Provided information
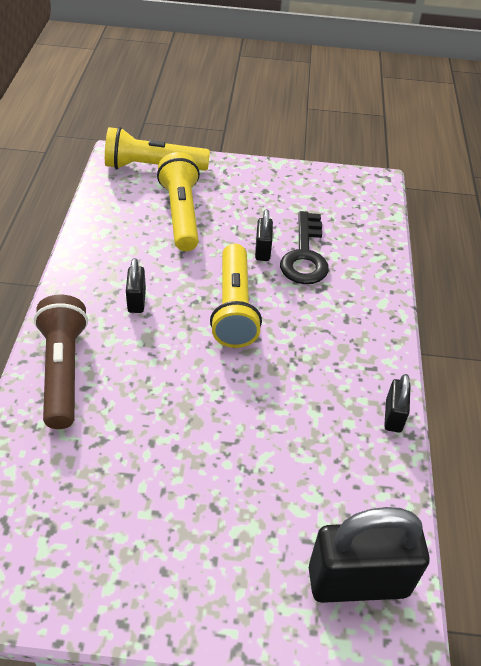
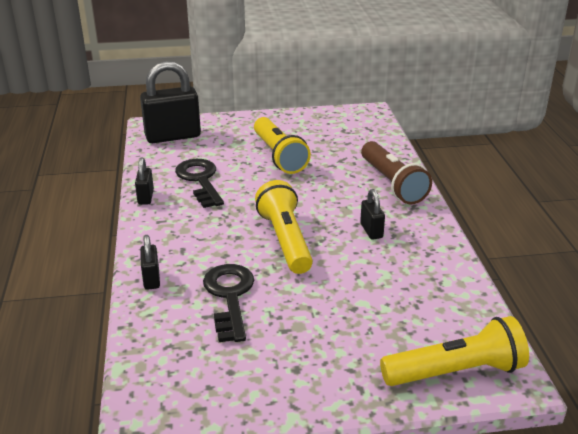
camera: 170 degrees right, 15 degrees down
(181, 214) = (381, 315): yellow flashlight -> yellow flashlight (279, 156)
(262, 250) = (275, 293): black padlock -> black padlock (151, 279)
(318, 437) = (200, 180): none -> black key

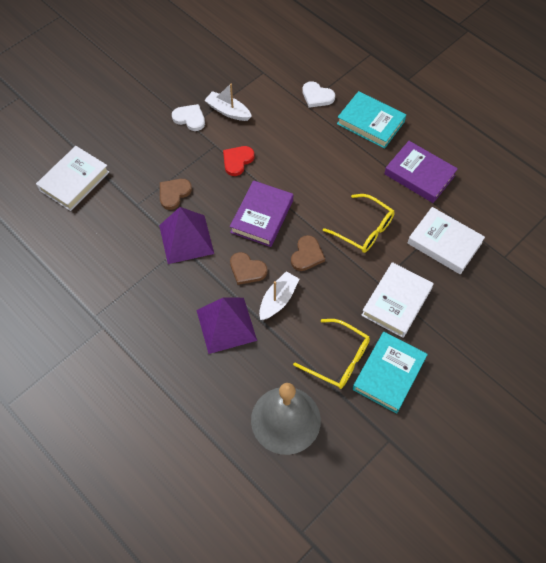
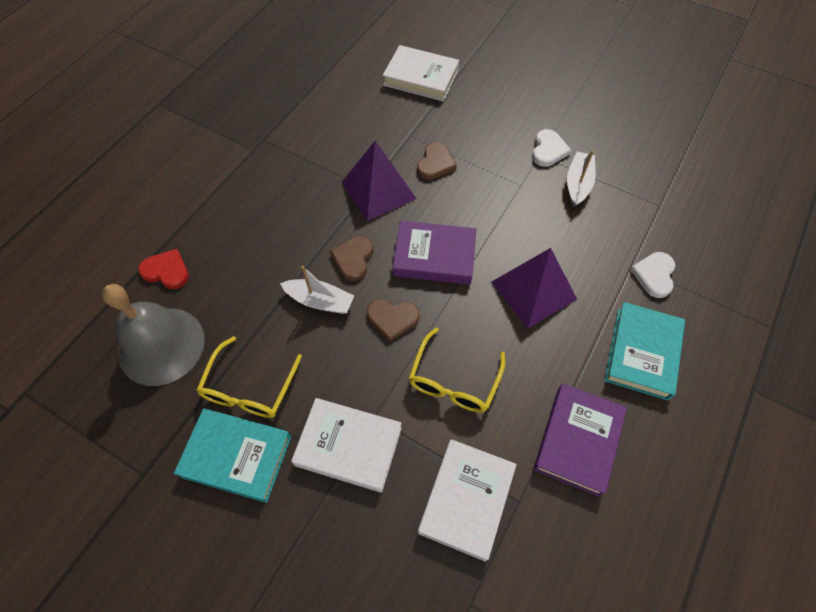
camera: 75 degrees right, 0 degrees up
(174, 194) = (435, 163): brown heart -> brown heart turned 90 degrees clockwise
(226, 325) = (275, 256): purple pyramid -> purple pyramid (534, 290)
(237, 161) = (507, 211): red heart -> red heart (166, 271)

Required action
Return the final stretch of the listing exactly, starting with the line that contains "(226, 325) = (275, 256): purple" and ending with the last line.

Worked solution
(226, 325) = (275, 256): purple pyramid -> purple pyramid (534, 290)
(237, 161) = (507, 211): red heart -> red heart (166, 271)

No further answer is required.